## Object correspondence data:
+ + + + + + +
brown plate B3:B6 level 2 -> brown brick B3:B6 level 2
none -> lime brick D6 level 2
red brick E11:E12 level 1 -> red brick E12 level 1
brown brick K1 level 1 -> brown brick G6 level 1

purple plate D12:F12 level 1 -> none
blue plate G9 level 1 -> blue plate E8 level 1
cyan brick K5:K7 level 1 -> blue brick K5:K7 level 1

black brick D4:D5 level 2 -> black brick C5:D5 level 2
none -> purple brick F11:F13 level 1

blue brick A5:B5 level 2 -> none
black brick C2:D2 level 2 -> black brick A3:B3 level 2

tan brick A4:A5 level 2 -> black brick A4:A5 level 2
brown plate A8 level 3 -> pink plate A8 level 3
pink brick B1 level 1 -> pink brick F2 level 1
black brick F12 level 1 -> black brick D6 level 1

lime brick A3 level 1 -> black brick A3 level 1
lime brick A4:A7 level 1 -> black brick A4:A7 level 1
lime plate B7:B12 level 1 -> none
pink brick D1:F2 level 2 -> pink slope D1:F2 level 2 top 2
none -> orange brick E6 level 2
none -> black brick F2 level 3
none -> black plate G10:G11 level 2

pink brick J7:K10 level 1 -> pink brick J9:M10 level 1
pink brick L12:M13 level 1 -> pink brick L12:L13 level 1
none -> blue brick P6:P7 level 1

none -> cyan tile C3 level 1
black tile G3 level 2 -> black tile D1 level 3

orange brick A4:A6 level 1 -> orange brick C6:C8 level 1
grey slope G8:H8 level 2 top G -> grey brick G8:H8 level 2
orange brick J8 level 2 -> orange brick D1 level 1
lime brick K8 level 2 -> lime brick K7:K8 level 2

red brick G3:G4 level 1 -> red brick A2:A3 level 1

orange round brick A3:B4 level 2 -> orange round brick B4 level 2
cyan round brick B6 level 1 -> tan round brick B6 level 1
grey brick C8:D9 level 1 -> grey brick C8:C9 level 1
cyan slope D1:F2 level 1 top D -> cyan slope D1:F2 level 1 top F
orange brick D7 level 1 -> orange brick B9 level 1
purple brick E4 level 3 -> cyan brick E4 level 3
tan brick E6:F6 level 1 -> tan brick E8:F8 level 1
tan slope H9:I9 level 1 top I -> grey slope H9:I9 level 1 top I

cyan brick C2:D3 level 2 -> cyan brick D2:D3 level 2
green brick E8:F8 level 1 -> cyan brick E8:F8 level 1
+ + + + + + +
## Problem requirements:
Tell how many lines in the entries contain the string "tile". Give the number and nothing more.

## Answer section:
2